DATASET ENTRIES:
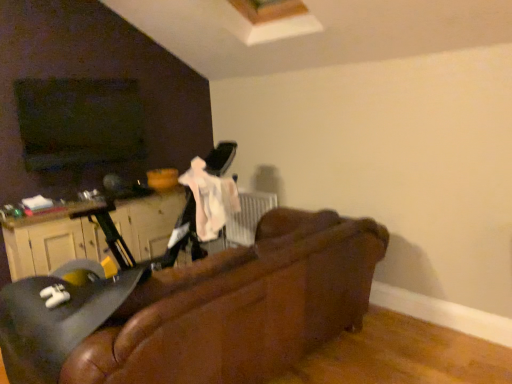
Question: In terms of width, does matte black swivel chair at left look wider or thinner when compared to wooden dresser at left?

Choices:
 (A) thin
 (B) wide

Answer: (B)

Question: Is point (62, 279) closer or farther from the camera than point (178, 190)?

Choices:
 (A) closer
 (B) farther

Answer: (A)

CHALLENGE: Copy the data above word for word and line for line, leaving out the picture.

TASK SOLUTION:
Question: In terms of width, does matte black swivel chair at left look wider or thinner when compared to wooden dresser at left?

Choices:
 (A) thin
 (B) wide

Answer: (B)

Question: Is point (62, 279) closer or farther from the camera than point (178, 190)?

Choices:
 (A) closer
 (B) farther

Answer: (A)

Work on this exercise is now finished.